-- Opening Marker --

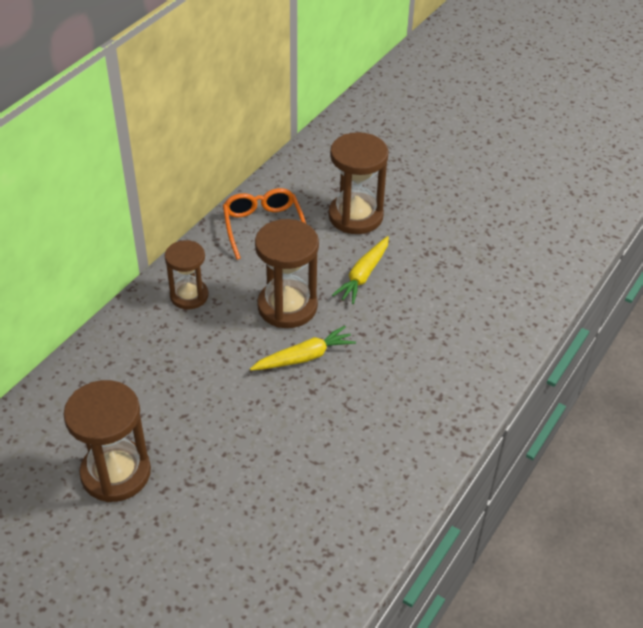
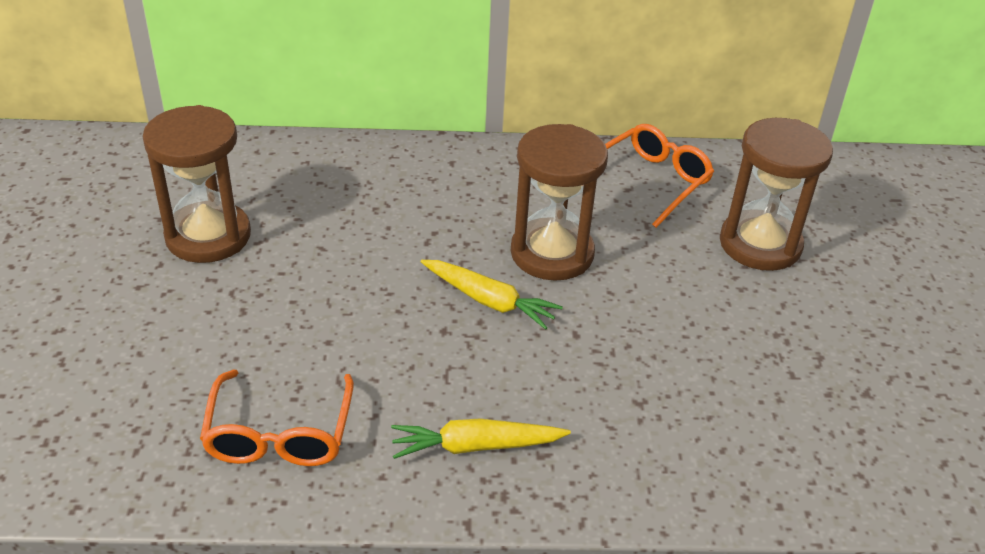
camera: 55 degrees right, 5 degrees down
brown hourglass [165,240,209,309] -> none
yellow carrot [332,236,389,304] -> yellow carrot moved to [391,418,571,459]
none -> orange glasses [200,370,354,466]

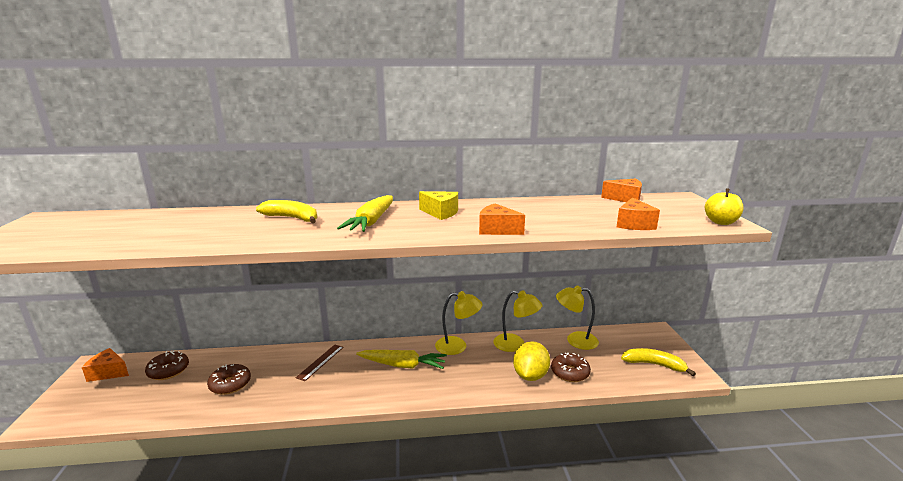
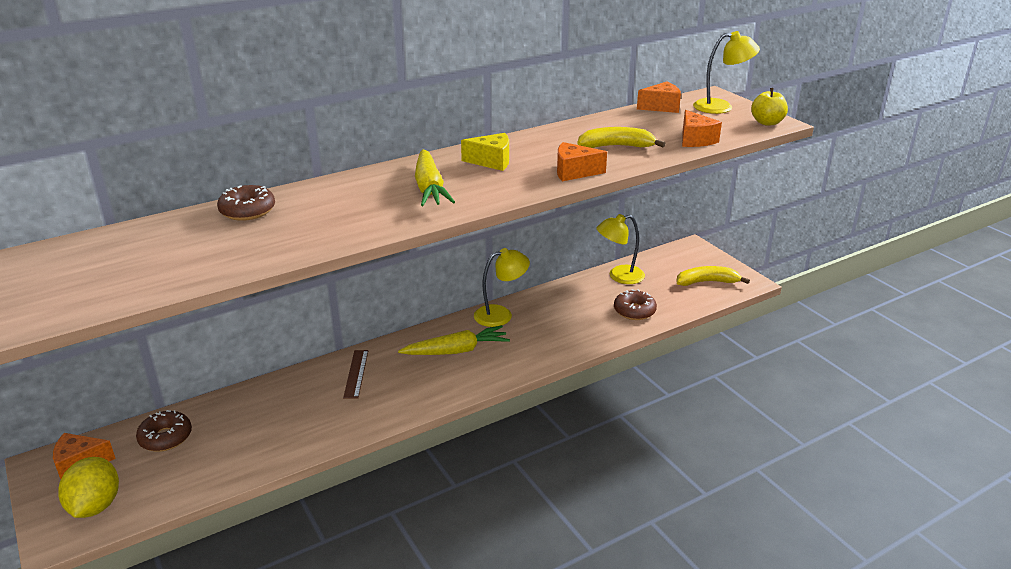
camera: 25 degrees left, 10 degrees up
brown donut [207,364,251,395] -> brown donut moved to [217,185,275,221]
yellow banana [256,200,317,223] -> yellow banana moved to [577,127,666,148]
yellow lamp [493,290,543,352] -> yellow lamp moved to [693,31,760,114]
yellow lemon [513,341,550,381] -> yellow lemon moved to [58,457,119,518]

-- Closing Marker --
-- Opening Marker --

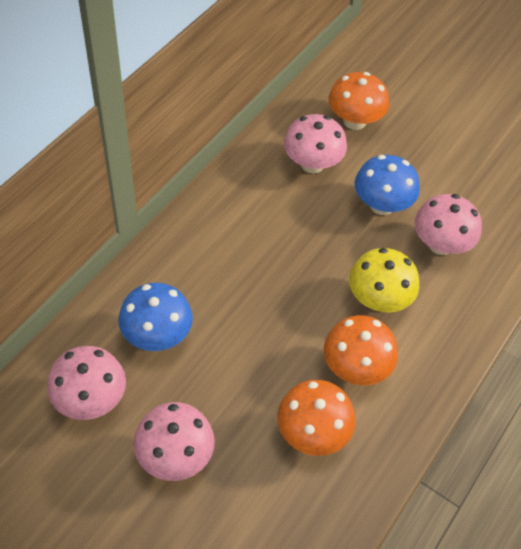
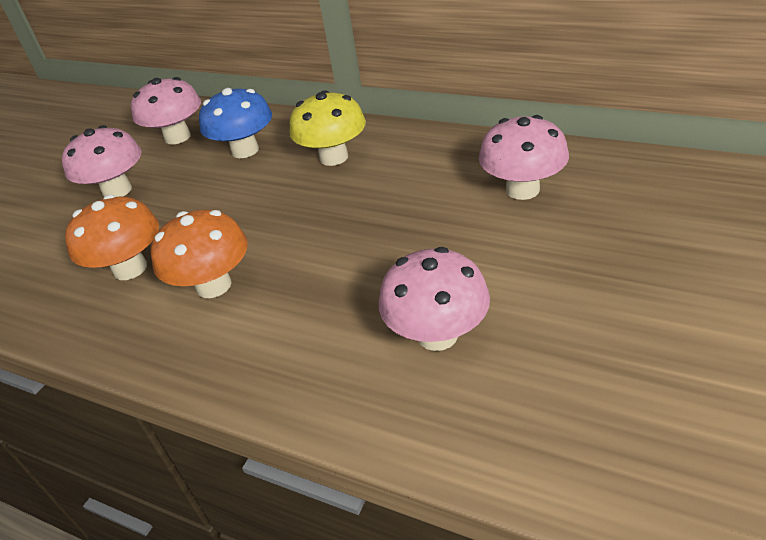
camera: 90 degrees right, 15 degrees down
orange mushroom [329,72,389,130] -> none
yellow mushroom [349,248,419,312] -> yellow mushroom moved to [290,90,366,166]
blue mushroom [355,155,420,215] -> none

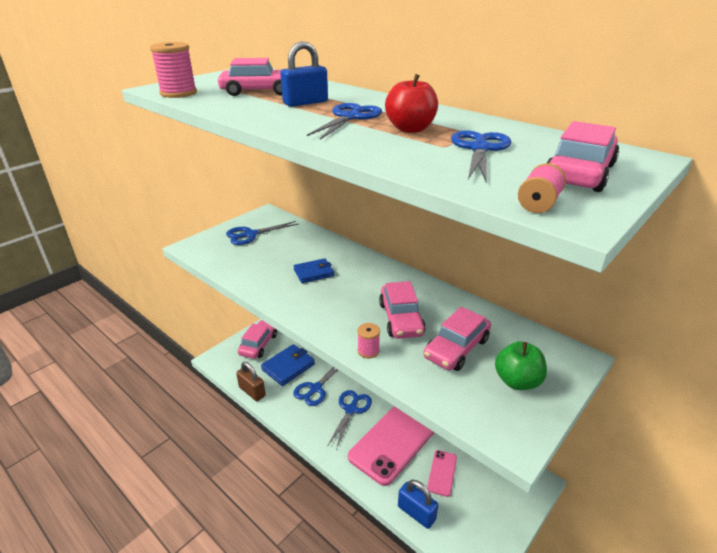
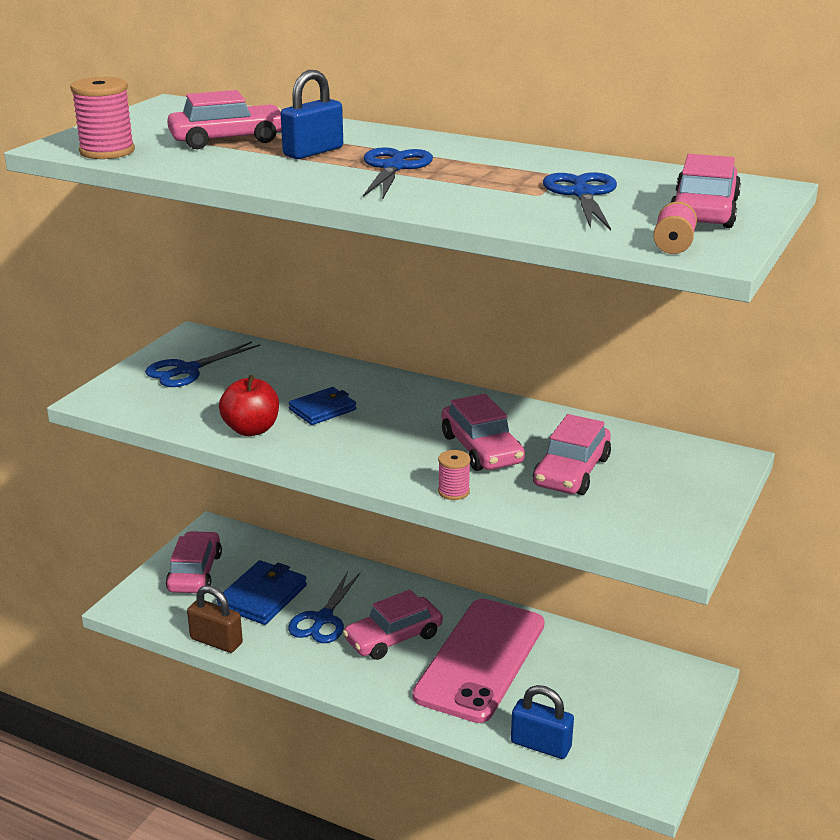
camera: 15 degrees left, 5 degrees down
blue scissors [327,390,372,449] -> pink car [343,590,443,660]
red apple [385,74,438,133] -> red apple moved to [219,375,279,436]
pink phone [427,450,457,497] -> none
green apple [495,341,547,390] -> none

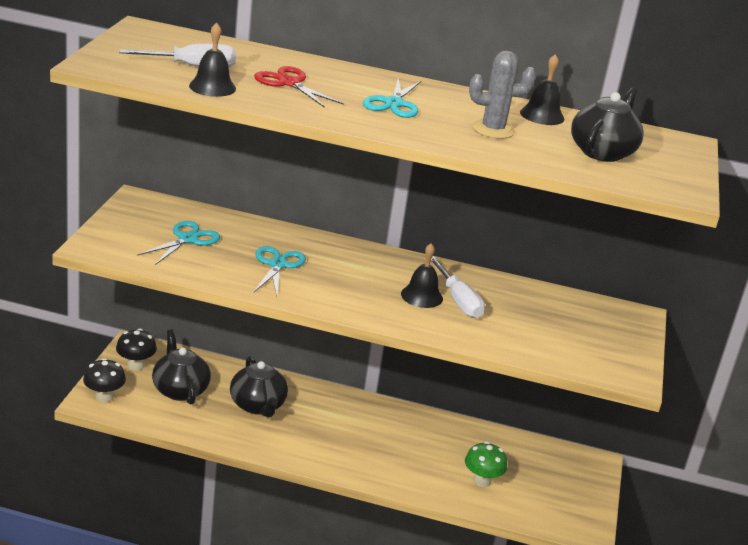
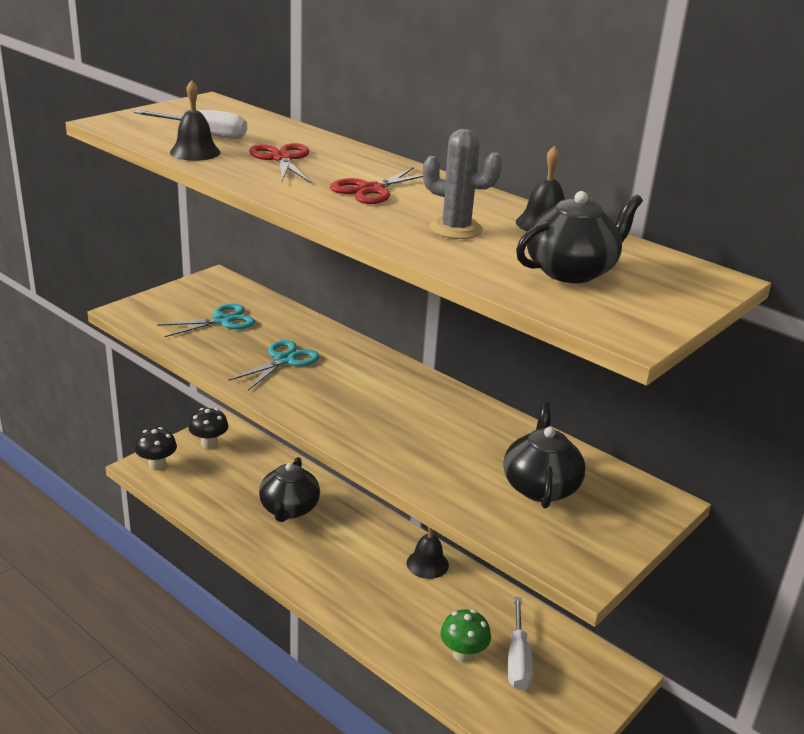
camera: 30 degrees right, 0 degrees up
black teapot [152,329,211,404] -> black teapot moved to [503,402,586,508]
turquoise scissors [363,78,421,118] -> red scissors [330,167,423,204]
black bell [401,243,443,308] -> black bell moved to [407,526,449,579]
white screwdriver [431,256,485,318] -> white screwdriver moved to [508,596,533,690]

-- Closing Marker --
-- Opening Marker --

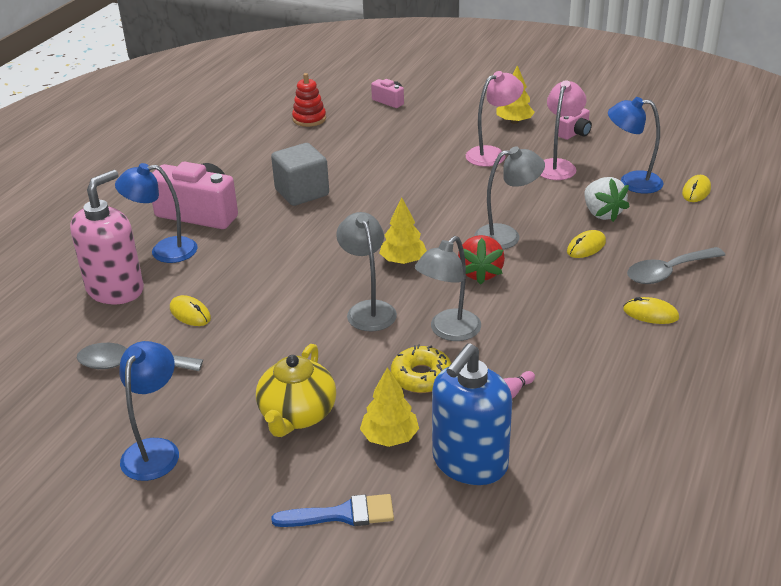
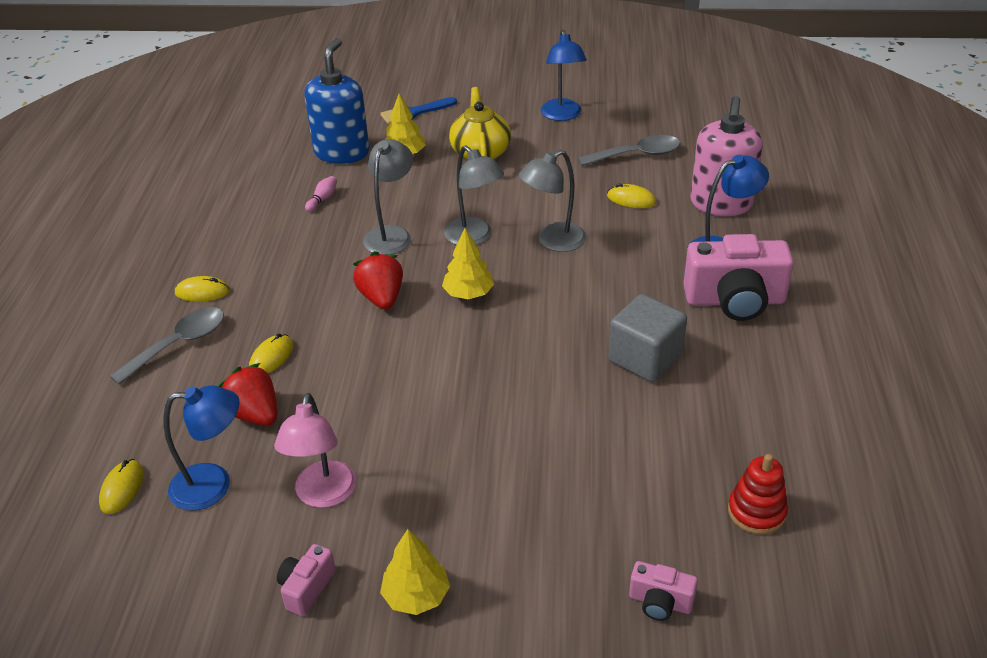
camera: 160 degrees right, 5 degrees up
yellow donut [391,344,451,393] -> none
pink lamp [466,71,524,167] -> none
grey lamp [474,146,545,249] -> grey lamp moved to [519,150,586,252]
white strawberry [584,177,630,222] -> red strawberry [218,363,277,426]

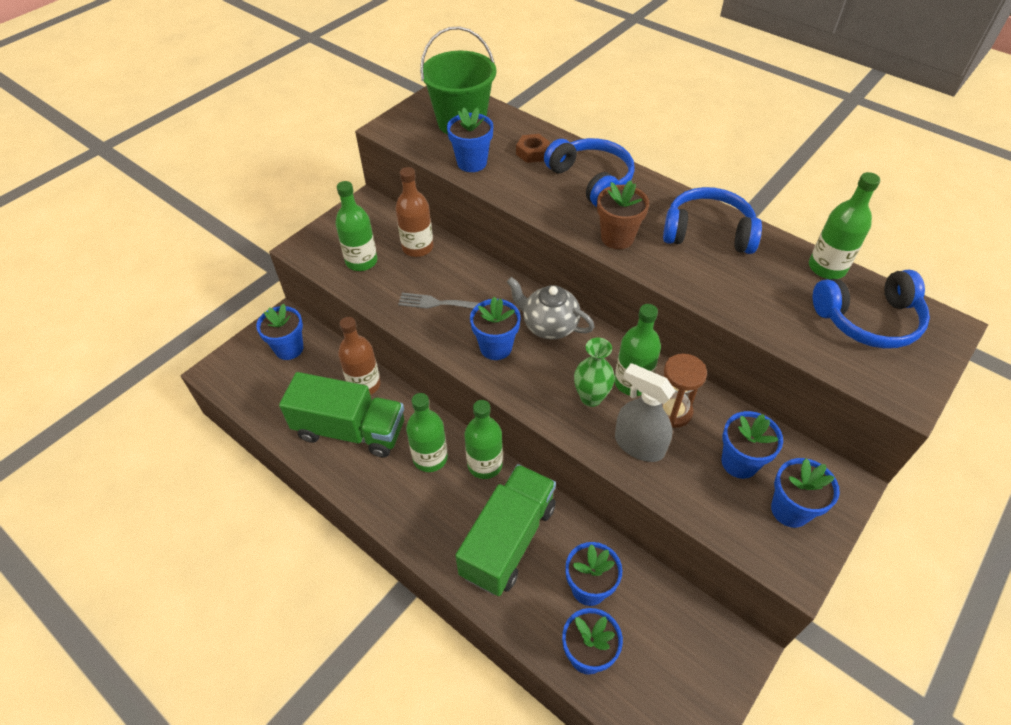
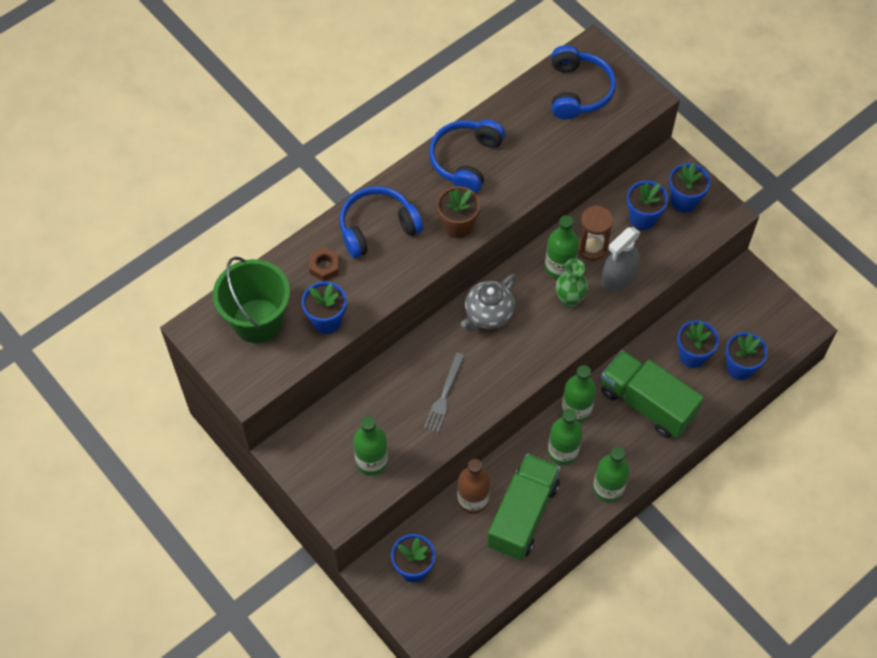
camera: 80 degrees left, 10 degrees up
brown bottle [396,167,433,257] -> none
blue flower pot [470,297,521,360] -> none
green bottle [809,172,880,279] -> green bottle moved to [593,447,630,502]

-- Closing Marker --

### What you are asked to do
In the listing above, find the line with "yellow lamp [493,290,543,352]" and the line with "yellow lemon [513,341,550,381]". Output those two lines and every line between them, exactly as written.

### Answer below
yellow lamp [493,290,543,352] -> yellow lamp moved to [693,31,760,114]
yellow lemon [513,341,550,381] -> yellow lemon moved to [58,457,119,518]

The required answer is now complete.